----- DATASET

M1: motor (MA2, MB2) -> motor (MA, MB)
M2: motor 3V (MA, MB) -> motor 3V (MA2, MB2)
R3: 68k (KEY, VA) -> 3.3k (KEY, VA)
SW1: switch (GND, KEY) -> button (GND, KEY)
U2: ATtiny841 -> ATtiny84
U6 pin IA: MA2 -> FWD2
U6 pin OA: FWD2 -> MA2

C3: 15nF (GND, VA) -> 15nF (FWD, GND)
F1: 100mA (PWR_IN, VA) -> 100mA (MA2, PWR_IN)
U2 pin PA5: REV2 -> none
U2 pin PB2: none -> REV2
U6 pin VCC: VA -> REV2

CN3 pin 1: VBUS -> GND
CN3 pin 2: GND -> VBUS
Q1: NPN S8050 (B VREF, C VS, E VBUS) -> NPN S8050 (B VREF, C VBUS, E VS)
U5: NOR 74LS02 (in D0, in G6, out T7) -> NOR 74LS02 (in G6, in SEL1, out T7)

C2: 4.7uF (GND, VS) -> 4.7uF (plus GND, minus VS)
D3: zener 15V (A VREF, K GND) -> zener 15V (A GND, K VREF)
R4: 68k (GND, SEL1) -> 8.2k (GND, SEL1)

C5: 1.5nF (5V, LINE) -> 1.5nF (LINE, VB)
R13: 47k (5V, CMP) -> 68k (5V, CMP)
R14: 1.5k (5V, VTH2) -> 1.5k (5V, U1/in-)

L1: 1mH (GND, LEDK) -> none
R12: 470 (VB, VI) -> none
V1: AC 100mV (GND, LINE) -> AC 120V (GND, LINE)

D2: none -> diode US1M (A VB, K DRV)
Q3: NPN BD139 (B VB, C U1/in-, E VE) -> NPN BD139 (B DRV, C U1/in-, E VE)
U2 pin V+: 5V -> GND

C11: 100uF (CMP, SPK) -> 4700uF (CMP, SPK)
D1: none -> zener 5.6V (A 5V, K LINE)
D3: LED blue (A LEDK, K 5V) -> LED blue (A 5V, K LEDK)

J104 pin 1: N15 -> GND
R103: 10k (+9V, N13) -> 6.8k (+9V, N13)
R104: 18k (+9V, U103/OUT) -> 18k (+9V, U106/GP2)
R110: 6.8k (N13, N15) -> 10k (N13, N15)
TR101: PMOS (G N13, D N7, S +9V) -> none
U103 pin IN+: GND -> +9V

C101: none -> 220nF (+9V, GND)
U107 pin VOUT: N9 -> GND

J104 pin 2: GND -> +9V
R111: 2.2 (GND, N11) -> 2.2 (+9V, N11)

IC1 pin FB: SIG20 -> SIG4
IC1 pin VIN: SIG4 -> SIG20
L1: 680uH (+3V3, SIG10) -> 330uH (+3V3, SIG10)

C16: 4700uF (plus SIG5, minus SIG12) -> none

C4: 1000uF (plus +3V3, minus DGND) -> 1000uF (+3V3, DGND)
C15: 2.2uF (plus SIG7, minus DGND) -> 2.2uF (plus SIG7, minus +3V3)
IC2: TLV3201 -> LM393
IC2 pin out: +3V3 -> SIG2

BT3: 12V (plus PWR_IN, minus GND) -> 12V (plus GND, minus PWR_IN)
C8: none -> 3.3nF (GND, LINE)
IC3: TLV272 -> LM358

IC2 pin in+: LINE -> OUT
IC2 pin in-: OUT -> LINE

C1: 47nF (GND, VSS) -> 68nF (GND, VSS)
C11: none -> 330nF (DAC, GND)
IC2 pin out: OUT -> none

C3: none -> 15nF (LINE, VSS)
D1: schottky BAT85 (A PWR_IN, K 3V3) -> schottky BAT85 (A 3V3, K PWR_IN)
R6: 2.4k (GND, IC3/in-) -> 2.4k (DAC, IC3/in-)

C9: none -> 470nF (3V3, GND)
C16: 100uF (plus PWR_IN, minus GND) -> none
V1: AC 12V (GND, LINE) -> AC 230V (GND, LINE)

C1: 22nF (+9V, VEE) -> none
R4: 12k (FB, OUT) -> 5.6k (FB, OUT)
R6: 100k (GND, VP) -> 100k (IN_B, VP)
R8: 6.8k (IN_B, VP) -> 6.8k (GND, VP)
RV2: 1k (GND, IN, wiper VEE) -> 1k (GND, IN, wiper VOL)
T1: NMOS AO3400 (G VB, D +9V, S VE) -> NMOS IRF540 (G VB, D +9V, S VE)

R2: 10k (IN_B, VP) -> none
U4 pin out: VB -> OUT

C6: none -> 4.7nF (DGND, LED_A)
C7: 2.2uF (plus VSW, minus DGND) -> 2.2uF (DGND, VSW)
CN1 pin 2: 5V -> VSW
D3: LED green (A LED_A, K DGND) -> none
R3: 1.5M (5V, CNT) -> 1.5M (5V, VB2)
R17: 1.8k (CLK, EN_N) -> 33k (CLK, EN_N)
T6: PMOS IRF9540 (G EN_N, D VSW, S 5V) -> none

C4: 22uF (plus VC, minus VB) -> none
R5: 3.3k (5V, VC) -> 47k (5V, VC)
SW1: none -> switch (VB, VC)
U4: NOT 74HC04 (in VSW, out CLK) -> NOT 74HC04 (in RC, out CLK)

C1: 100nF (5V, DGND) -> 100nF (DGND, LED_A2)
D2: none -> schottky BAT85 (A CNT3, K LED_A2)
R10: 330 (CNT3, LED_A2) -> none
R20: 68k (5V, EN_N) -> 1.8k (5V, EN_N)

----------

- _EXERCISE DETAILS_
Each entry needs to be copied out exactly.

- _RESPONSE_
M1: motor (MA2, MB2) -> motor (MA, MB)
M2: motor 3V (MA, MB) -> motor 3V (MA2, MB2)
R3: 68k (KEY, VA) -> 3.3k (KEY, VA)
SW1: switch (GND, KEY) -> button (GND, KEY)
U2: ATtiny841 -> ATtiny84
U6 pin IA: MA2 -> FWD2
U6 pin OA: FWD2 -> MA2

C3: 15nF (GND, VA) -> 15nF (FWD, GND)
F1: 100mA (PWR_IN, VA) -> 100mA (MA2, PWR_IN)
U2 pin PA5: REV2 -> none
U2 pin PB2: none -> REV2
U6 pin VCC: VA -> REV2

CN3 pin 1: VBUS -> GND
CN3 pin 2: GND -> VBUS
Q1: NPN S8050 (B VREF, C VS, E VBUS) -> NPN S8050 (B VREF, C VBUS, E VS)
U5: NOR 74LS02 (in D0, in G6, out T7) -> NOR 74LS02 (in G6, in SEL1, out T7)

C2: 4.7uF (GND, VS) -> 4.7uF (plus GND, minus VS)
D3: zener 15V (A VREF, K GND) -> zener 15V (A GND, K VREF)
R4: 68k (GND, SEL1) -> 8.2k (GND, SEL1)

C5: 1.5nF (5V, LINE) -> 1.5nF (LINE, VB)
R13: 47k (5V, CMP) -> 68k (5V, CMP)
R14: 1.5k (5V, VTH2) -> 1.5k (5V, U1/in-)

L1: 1mH (GND, LEDK) -> none
R12: 470 (VB, VI) -> none
V1: AC 100mV (GND, LINE) -> AC 120V (GND, LINE)

D2: none -> diode US1M (A VB, K DRV)
Q3: NPN BD139 (B VB, C U1/in-, E VE) -> NPN BD139 (B DRV, C U1/in-, E VE)
U2 pin V+: 5V -> GND

C11: 100uF (CMP, SPK) -> 4700uF (CMP, SPK)
D1: none -> zener 5.6V (A 5V, K LINE)
D3: LED blue (A LEDK, K 5V) -> LED blue (A 5V, K LEDK)

J104 pin 1: N15 -> GND
R103: 10k (+9V, N13) -> 6.8k (+9V, N13)
R104: 18k (+9V, U103/OUT) -> 18k (+9V, U106/GP2)
R110: 6.8k (N13, N15) -> 10k (N13, N15)
TR101: PMOS (G N13, D N7, S +9V) -> none
U103 pin IN+: GND -> +9V

C101: none -> 220nF (+9V, GND)
U107 pin VOUT: N9 -> GND

J104 pin 2: GND -> +9V
R111: 2.2 (GND, N11) -> 2.2 (+9V, N11)

IC1 pin FB: SIG20 -> SIG4
IC1 pin VIN: SIG4 -> SIG20
L1: 680uH (+3V3, SIG10) -> 330uH (+3V3, SIG10)

C16: 4700uF (plus SIG5, minus SIG12) -> none

C4: 1000uF (plus +3V3, minus DGND) -> 1000uF (+3V3, DGND)
C15: 2.2uF (plus SIG7, minus DGND) -> 2.2uF (plus SIG7, minus +3V3)
IC2: TLV3201 -> LM393
IC2 pin out: +3V3 -> SIG2

BT3: 12V (plus PWR_IN, minus GND) -> 12V (plus GND, minus PWR_IN)
C8: none -> 3.3nF (GND, LINE)
IC3: TLV272 -> LM358

IC2 pin in+: LINE -> OUT
IC2 pin in-: OUT -> LINE

C1: 47nF (GND, VSS) -> 68nF (GND, VSS)
C11: none -> 330nF (DAC, GND)
IC2 pin out: OUT -> none

C3: none -> 15nF (LINE, VSS)
D1: schottky BAT85 (A PWR_IN, K 3V3) -> schottky BAT85 (A 3V3, K PWR_IN)
R6: 2.4k (GND, IC3/in-) -> 2.4k (DAC, IC3/in-)

C9: none -> 470nF (3V3, GND)
C16: 100uF (plus PWR_IN, minus GND) -> none
V1: AC 12V (GND, LINE) -> AC 230V (GND, LINE)

C1: 22nF (+9V, VEE) -> none
R4: 12k (FB, OUT) -> 5.6k (FB, OUT)
R6: 100k (GND, VP) -> 100k (IN_B, VP)
R8: 6.8k (IN_B, VP) -> 6.8k (GND, VP)
RV2: 1k (GND, IN, wiper VEE) -> 1k (GND, IN, wiper VOL)
T1: NMOS AO3400 (G VB, D +9V, S VE) -> NMOS IRF540 (G VB, D +9V, S VE)

R2: 10k (IN_B, VP) -> none
U4 pin out: VB -> OUT

C6: none -> 4.7nF (DGND, LED_A)
C7: 2.2uF (plus VSW, minus DGND) -> 2.2uF (DGND, VSW)
CN1 pin 2: 5V -> VSW
D3: LED green (A LED_A, K DGND) -> none
R3: 1.5M (5V, CNT) -> 1.5M (5V, VB2)
R17: 1.8k (CLK, EN_N) -> 33k (CLK, EN_N)
T6: PMOS IRF9540 (G EN_N, D VSW, S 5V) -> none

C4: 22uF (plus VC, minus VB) -> none
R5: 3.3k (5V, VC) -> 47k (5V, VC)
SW1: none -> switch (VB, VC)
U4: NOT 74HC04 (in VSW, out CLK) -> NOT 74HC04 (in RC, out CLK)

C1: 100nF (5V, DGND) -> 100nF (DGND, LED_A2)
D2: none -> schottky BAT85 (A CNT3, K LED_A2)
R10: 330 (CNT3, LED_A2) -> none
R20: 68k (5V, EN_N) -> 1.8k (5V, EN_N)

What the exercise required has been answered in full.